_Task directions_. If a line in the records below holds the string "camera", count it; give only the total.

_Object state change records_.
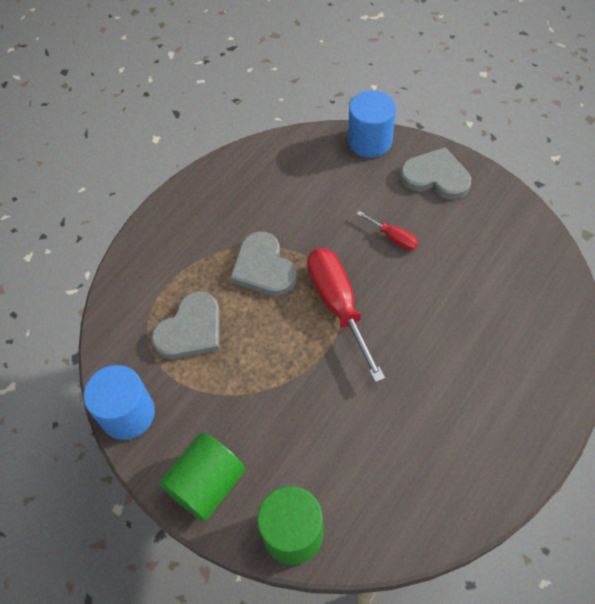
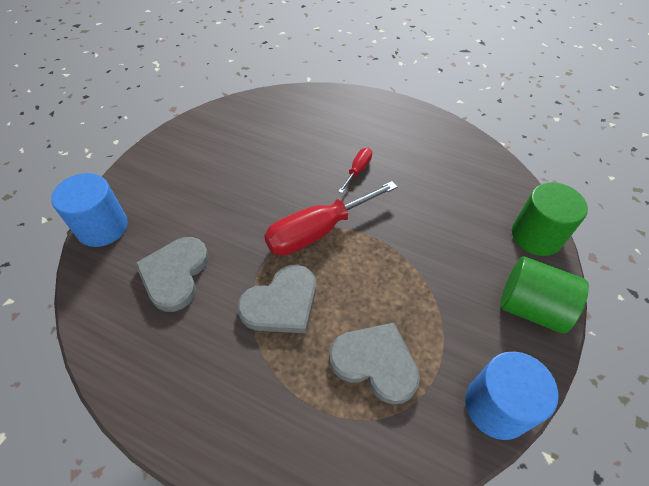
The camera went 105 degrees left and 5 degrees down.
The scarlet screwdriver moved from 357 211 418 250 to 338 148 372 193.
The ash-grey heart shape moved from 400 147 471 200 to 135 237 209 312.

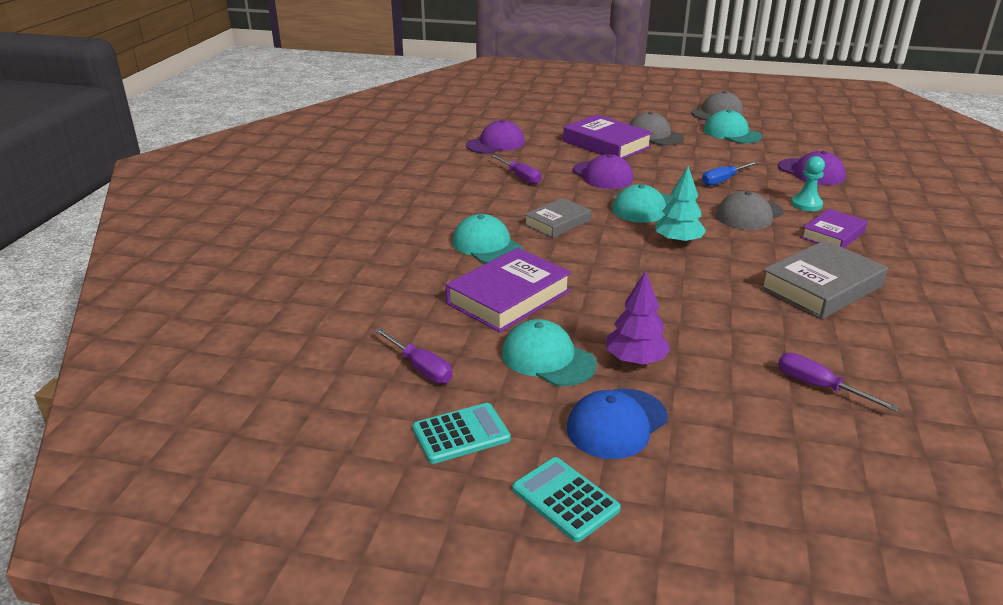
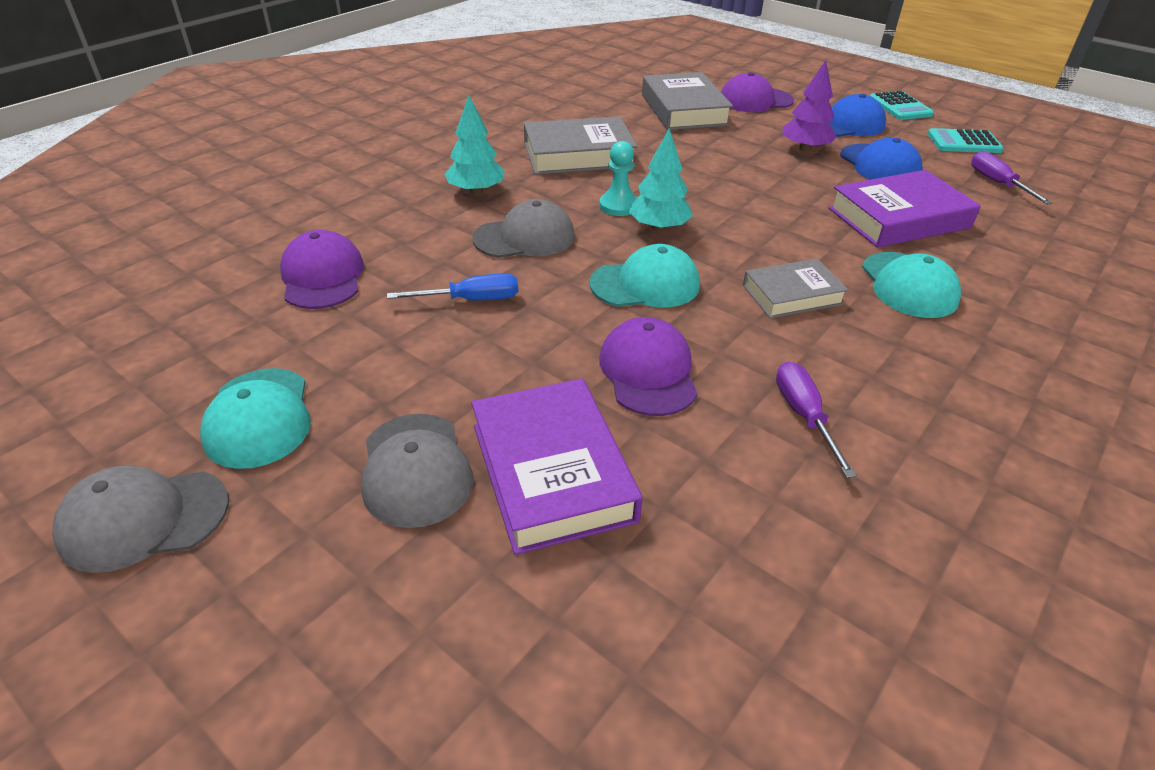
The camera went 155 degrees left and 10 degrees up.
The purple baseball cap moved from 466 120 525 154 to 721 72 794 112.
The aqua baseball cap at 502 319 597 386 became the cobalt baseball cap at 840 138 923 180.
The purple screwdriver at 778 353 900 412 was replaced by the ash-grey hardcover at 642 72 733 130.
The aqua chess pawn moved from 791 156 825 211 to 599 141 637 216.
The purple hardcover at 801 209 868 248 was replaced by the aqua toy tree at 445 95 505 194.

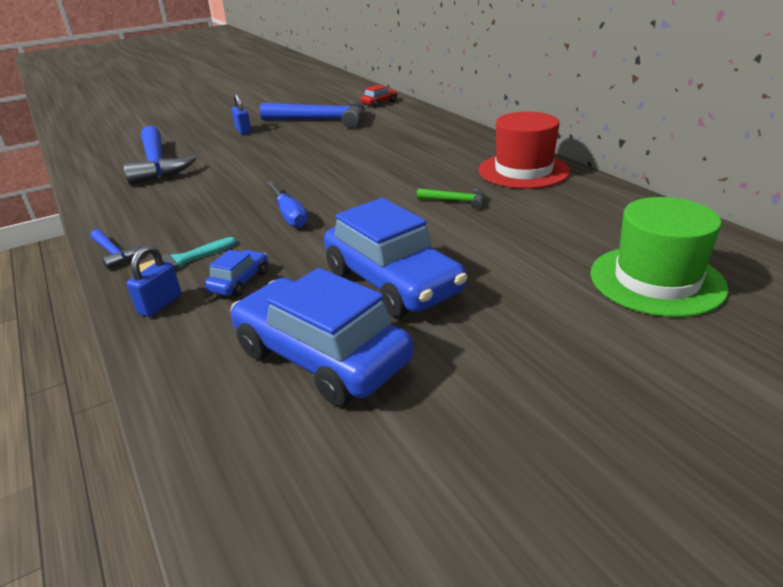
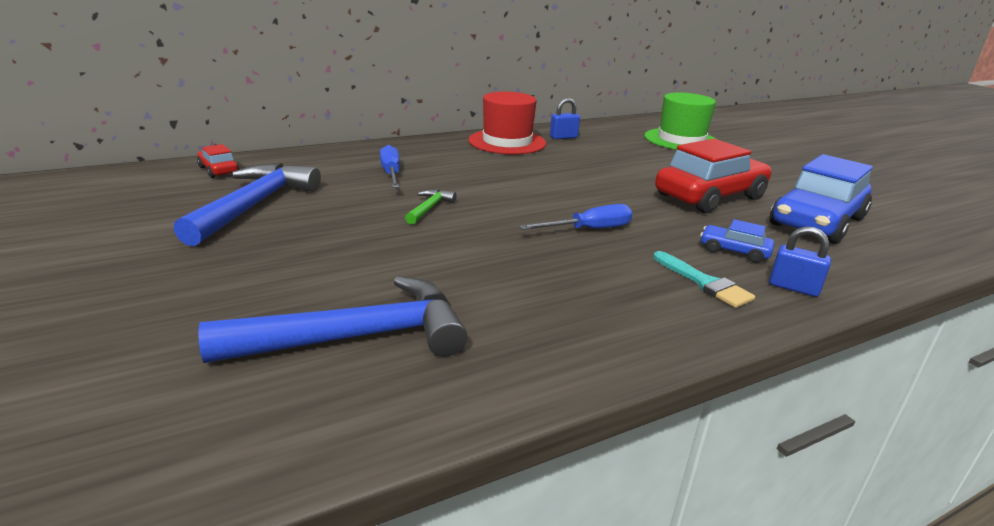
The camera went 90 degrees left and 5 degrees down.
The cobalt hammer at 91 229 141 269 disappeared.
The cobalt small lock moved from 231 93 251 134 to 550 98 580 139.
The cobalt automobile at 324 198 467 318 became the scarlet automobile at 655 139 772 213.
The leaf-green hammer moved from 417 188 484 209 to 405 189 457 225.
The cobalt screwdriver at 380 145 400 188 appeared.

_Response to the exercise_. 3